### Extracted information
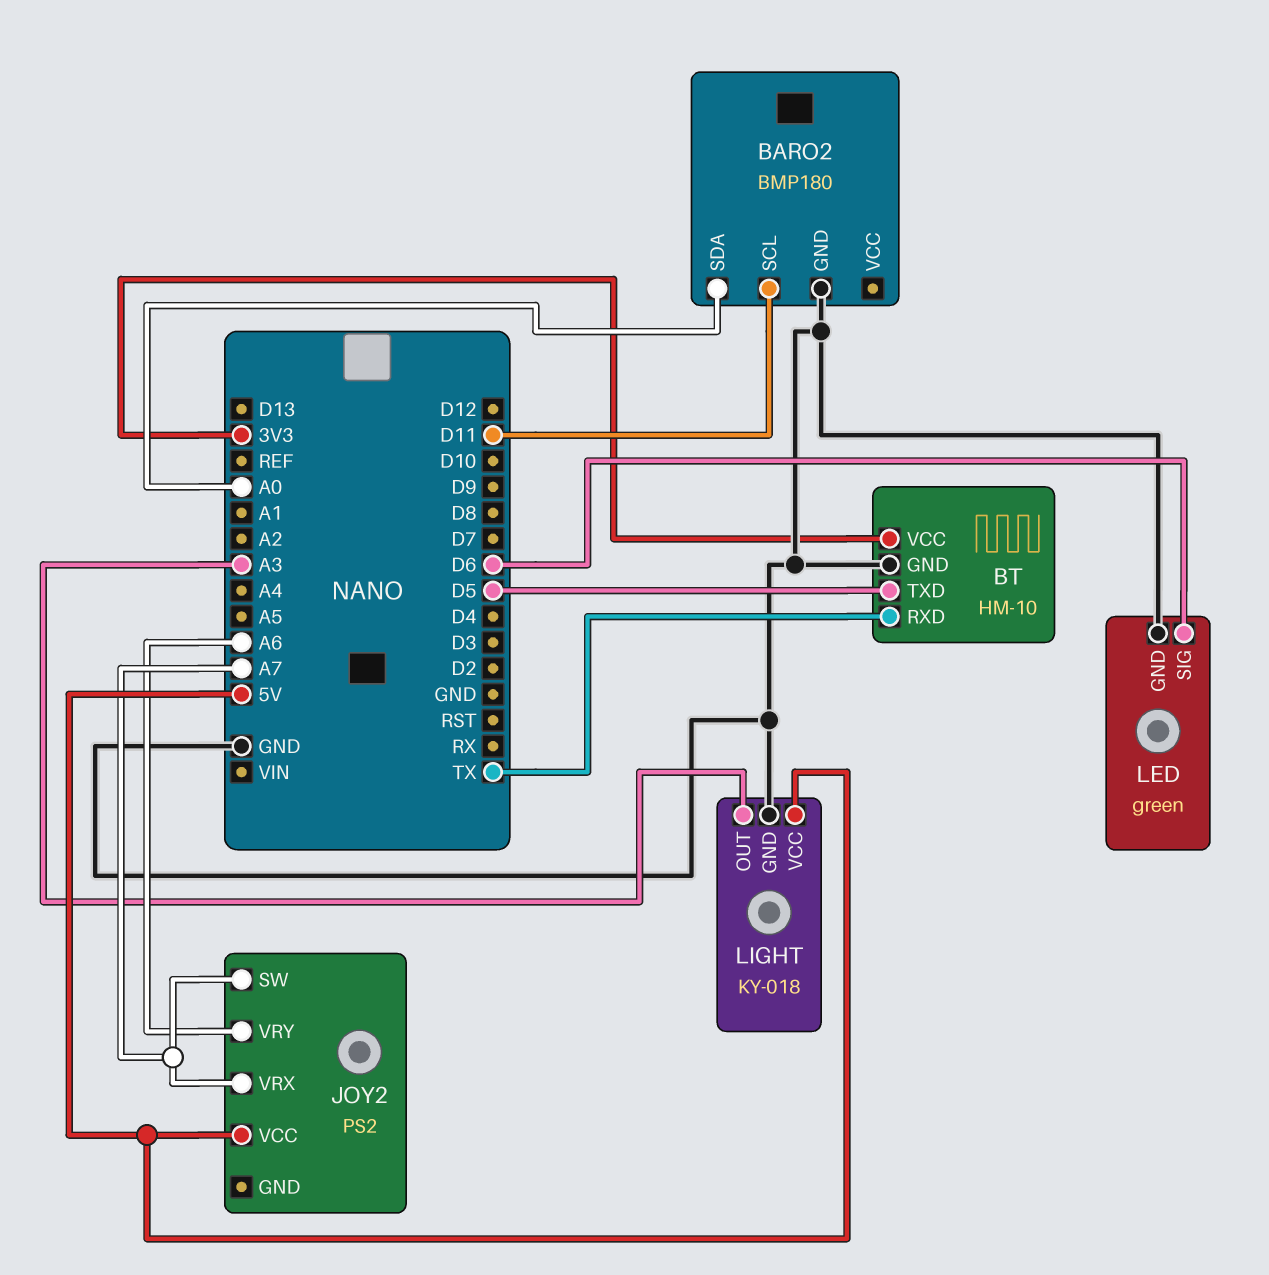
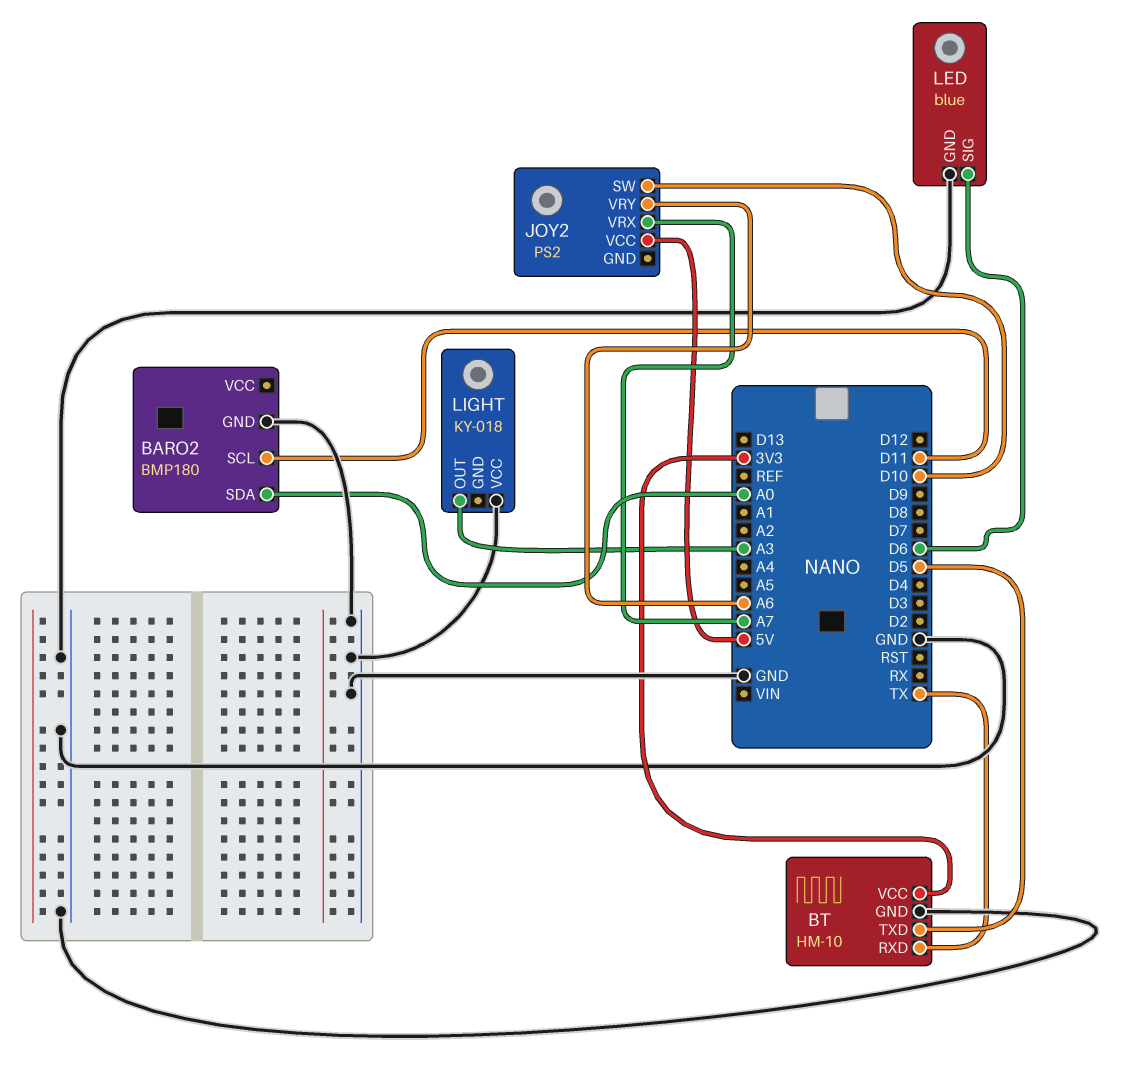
JOY2 pin SW: A7 -> D10
LED: green -> blue
LIGHT pin GND: GND -> none
LIGHT pin VCC: 5V -> GND

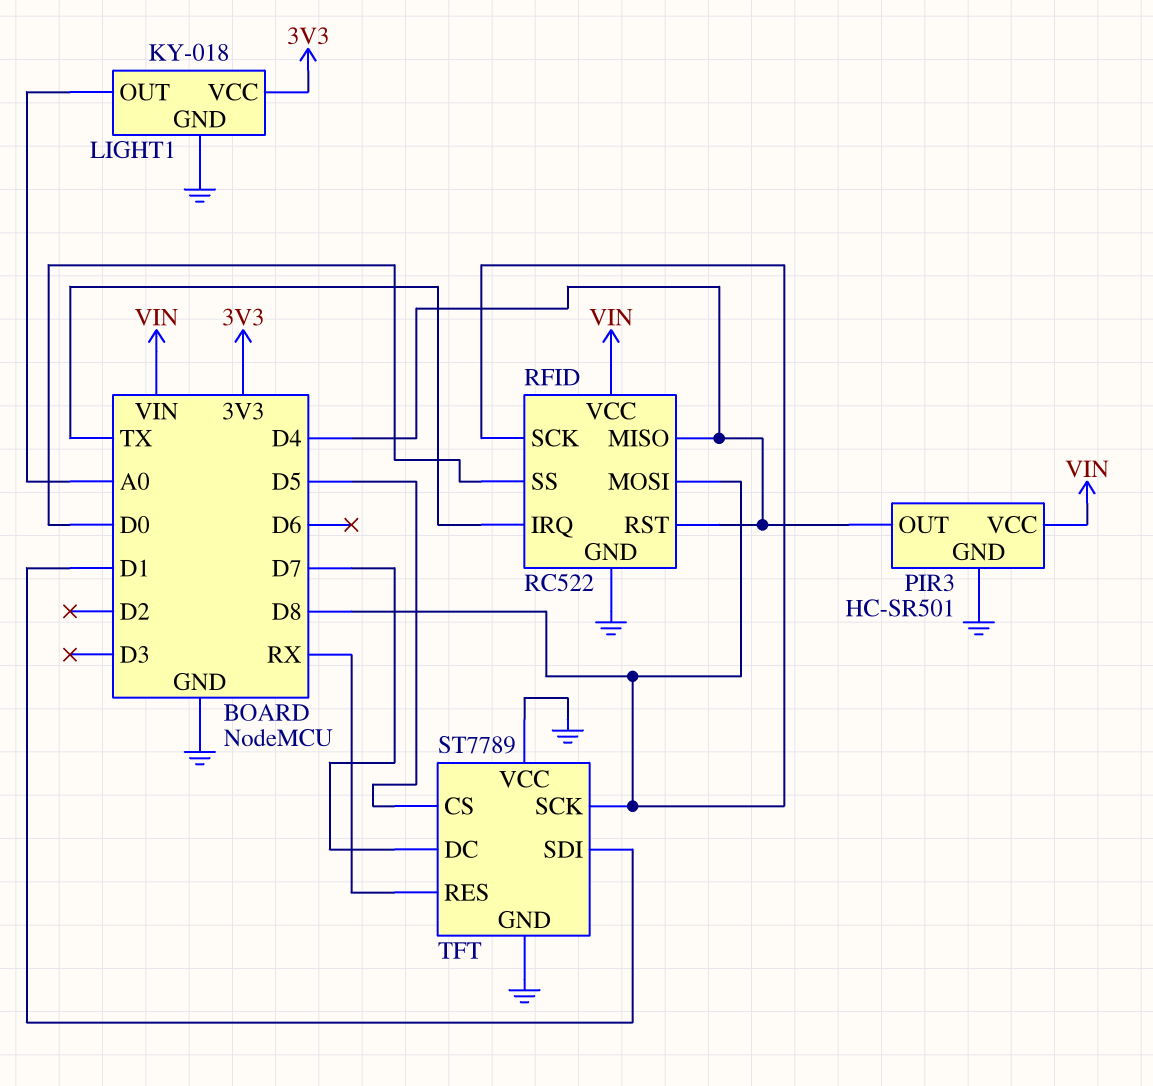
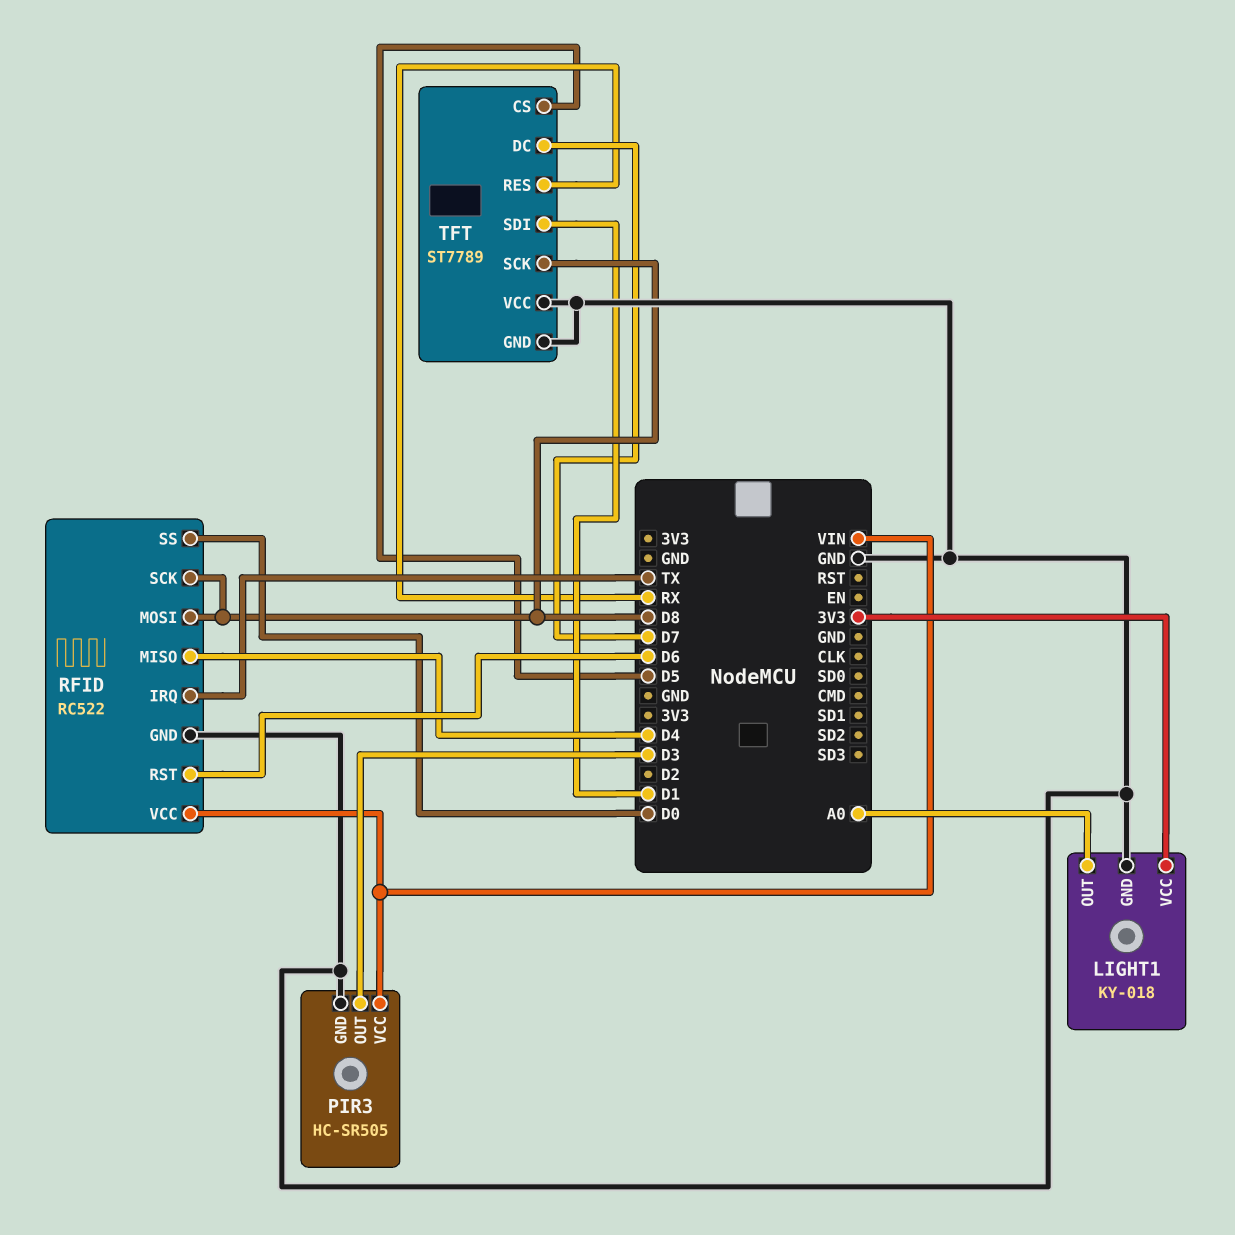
PIR3: HC-SR501 -> HC-SR505
PIR3 pin OUT: D4 -> D3
RFID pin RST: D4 -> D6

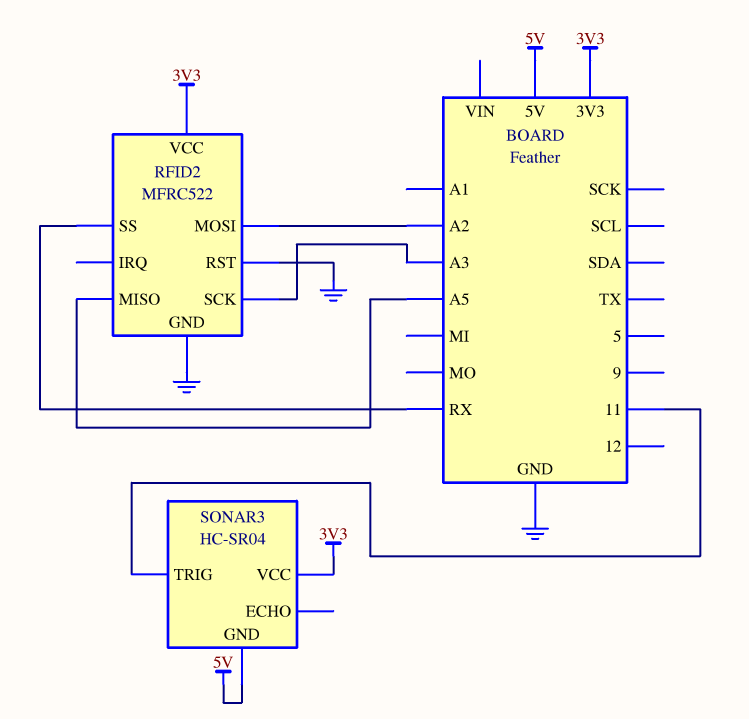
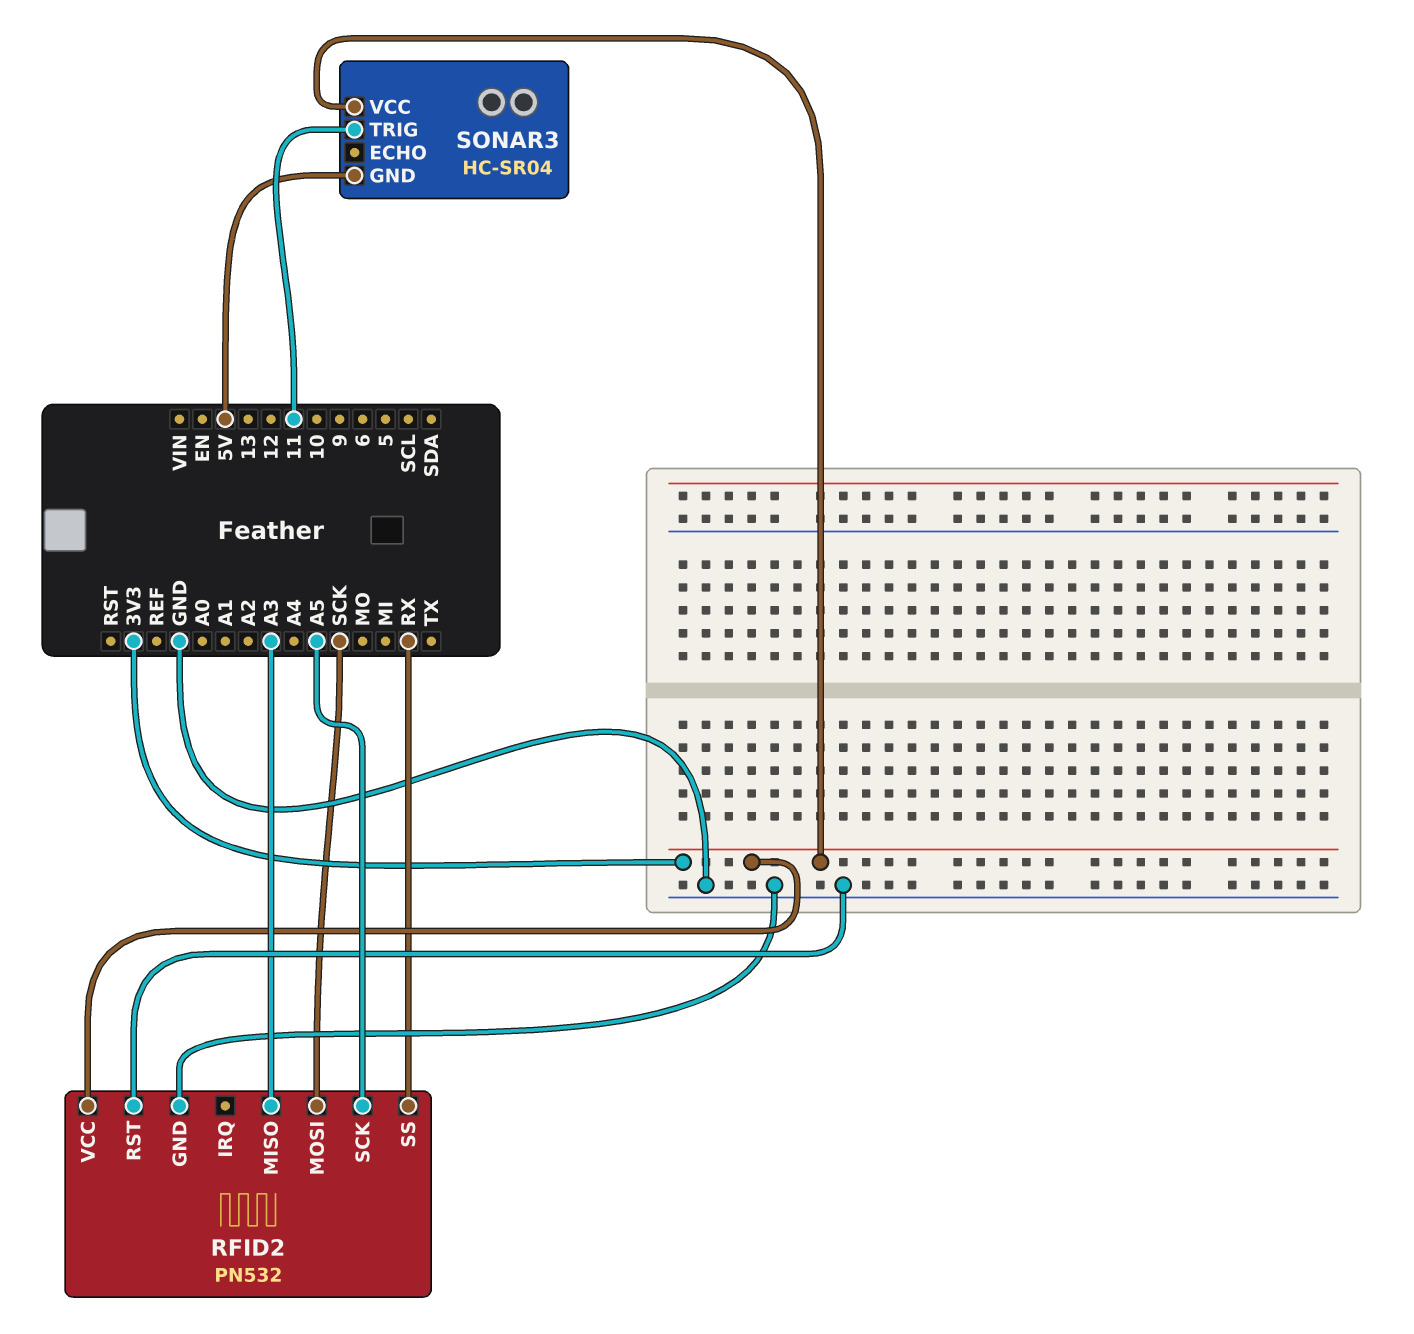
RFID2: MFRC522 -> PN532
RFID2 pin MISO: A5 -> A3
RFID2 pin MOSI: A2 -> SCK
RFID2 pin SCK: A3 -> A5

### Exercise directions
Each line above that contains the word "LIGHT" should be counted, and only the total given.

### Solution to this exercise
2